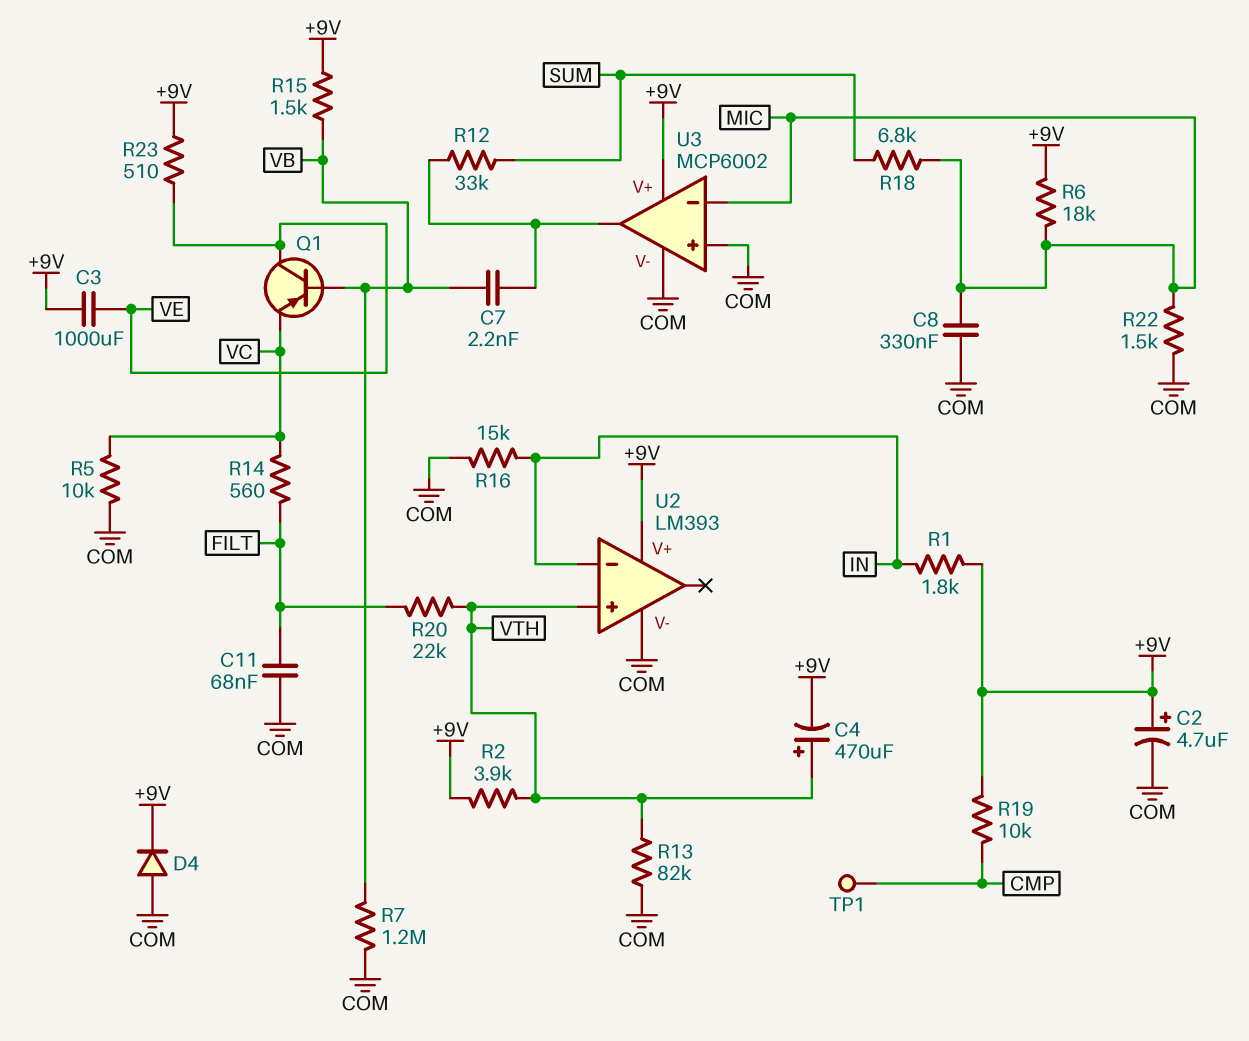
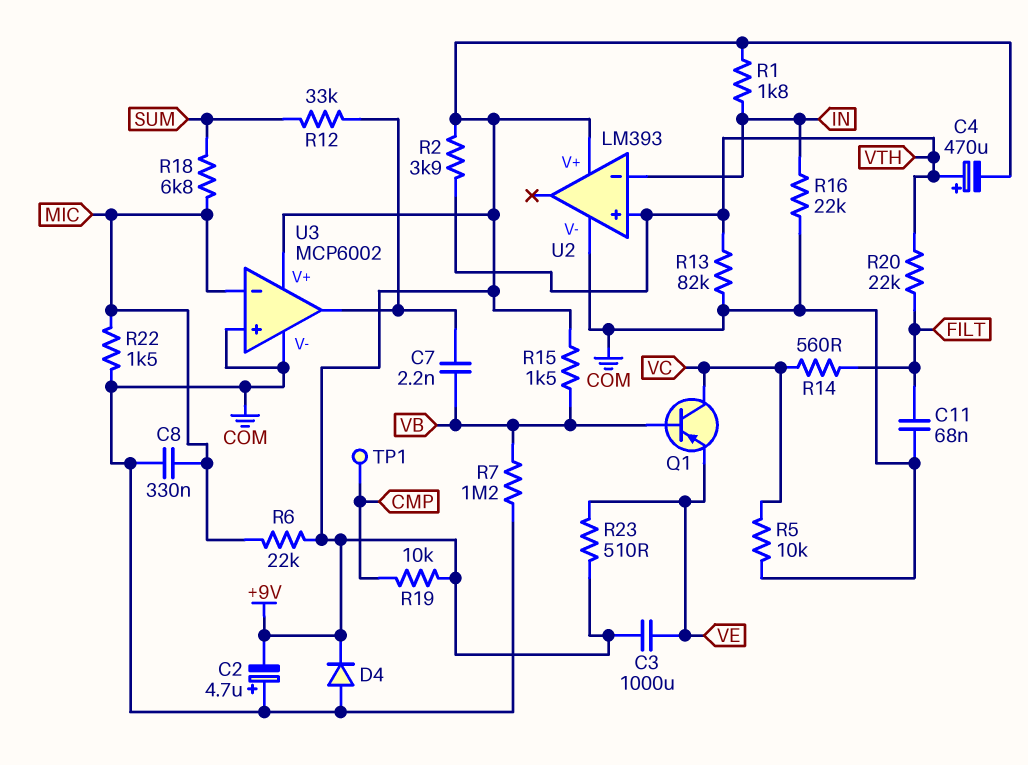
C2: 4.7uF (plus +9V, minus COM) -> 4.7uF (plus COM, minus +9V)
Q1: PNP (B VB, C VE, E VC) -> PNP (B VB, C VC, E VE)
R6: 18k (+9V, MIC) -> 22k (+9V, MIC)
R16: 15k (COM, IN) -> 22k (COM, IN)

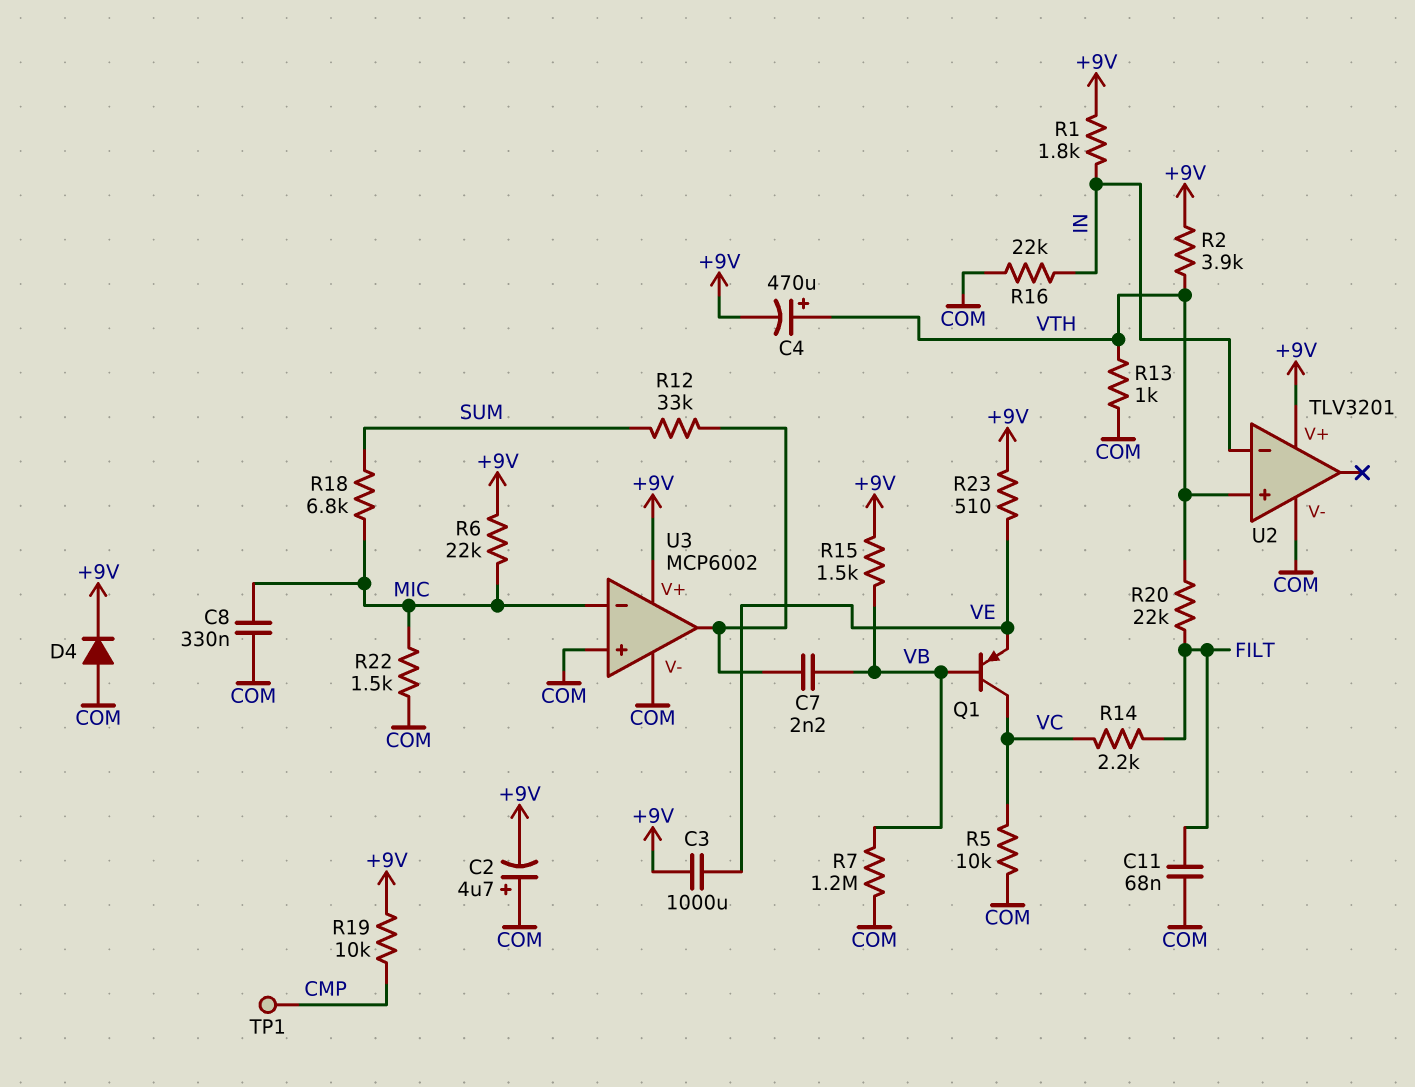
R13: 82k (COM, VTH) -> 1k (COM, VTH)
R14: 560 (FILT, VC) -> 2.2k (FILT, VC)
U2: LM393 -> TLV3201

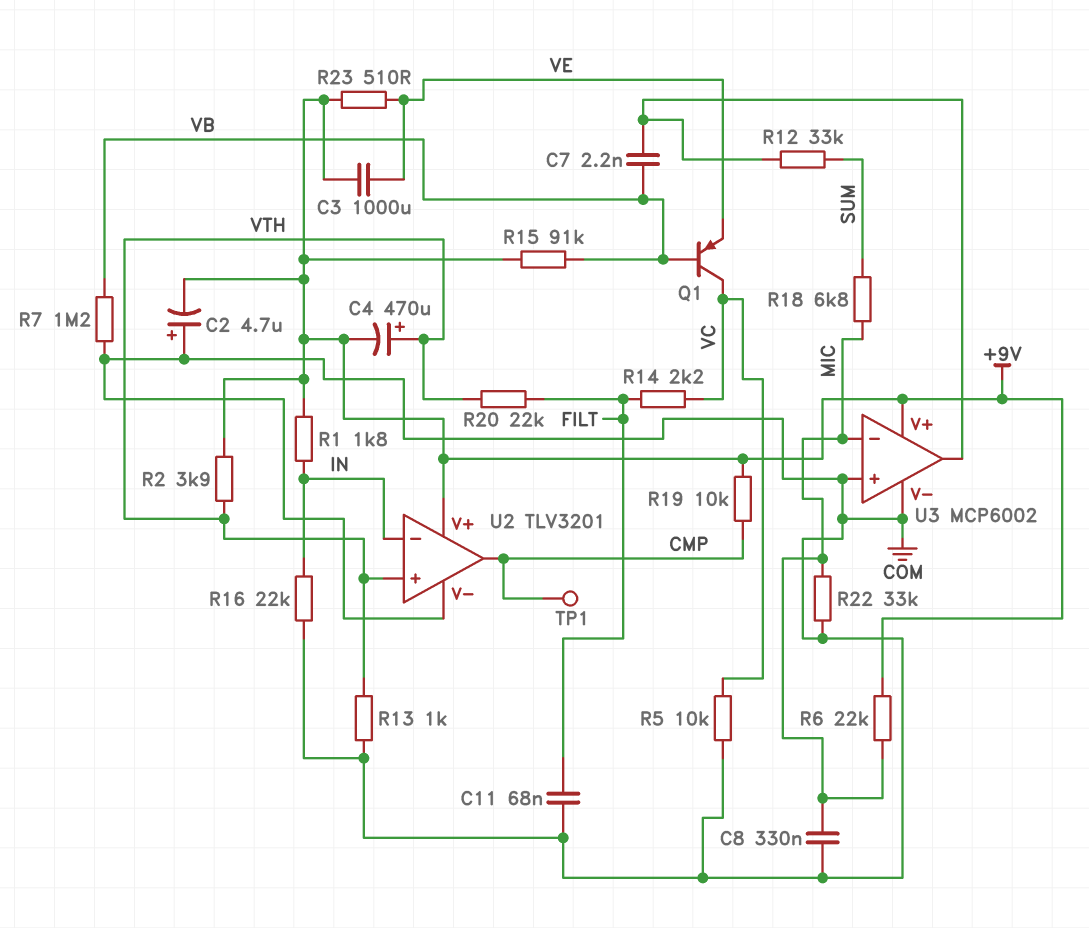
D4: diode (A COM, K +9V) -> none
R15: 1.5k (+9V, VB) -> 91k (+9V, VB)
R22: 1.5k (COM, MIC) -> 33k (COM, MIC)
U2 pin out: none -> CMP

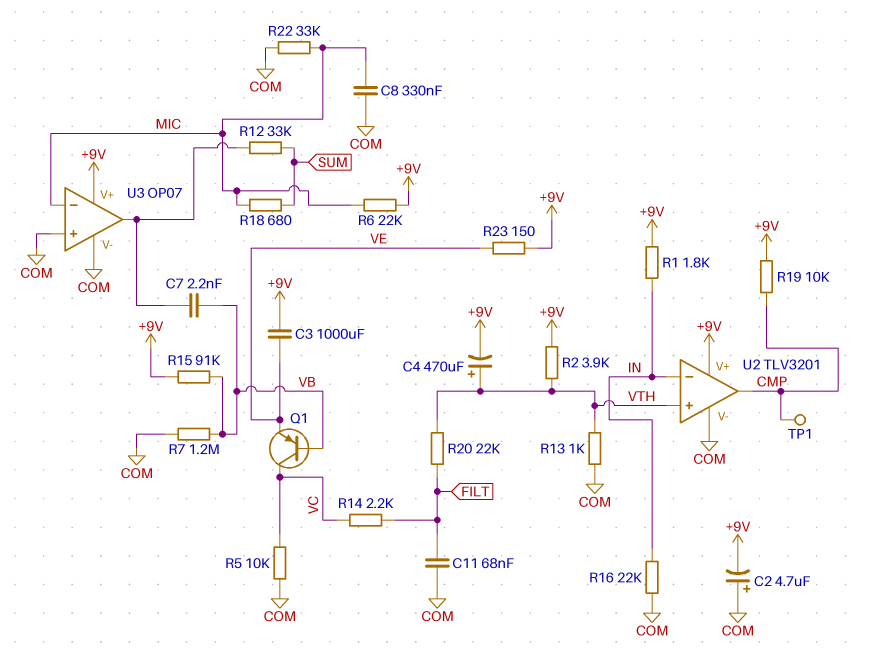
R18: 6.8k (MIC, SUM) -> 680 (MIC, SUM)
R23: 510 (+9V, VE) -> 150 (+9V, VE)
U3: MCP6002 -> OP07

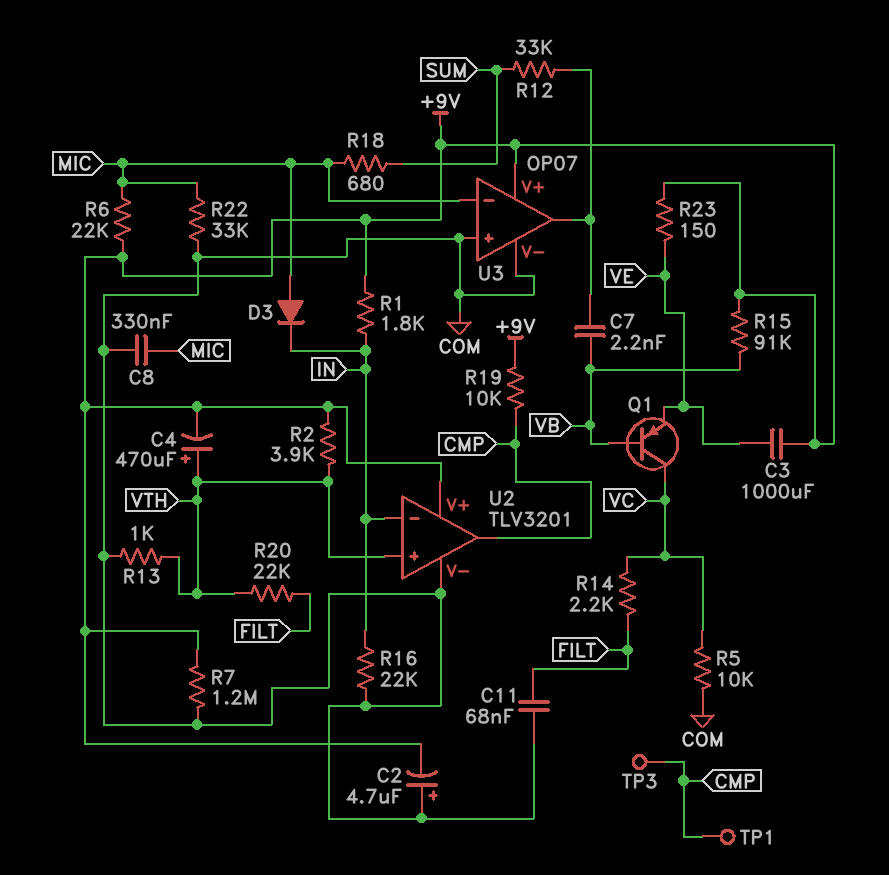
D3: none -> diode (A MIC, K IN)
R7: 1.2M (COM, VB) -> 1.2M (+9V, COM)
TP3: none -> test point (CMP)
┄┄┄┄┄┄
» **Task**
If a line in the material contains "none", show it.

» **Written reply**
D4: diode (A COM, K +9V) -> none
U2 pin out: none -> CMP
D3: none -> diode (A MIC, K IN)
TP3: none -> test point (CMP)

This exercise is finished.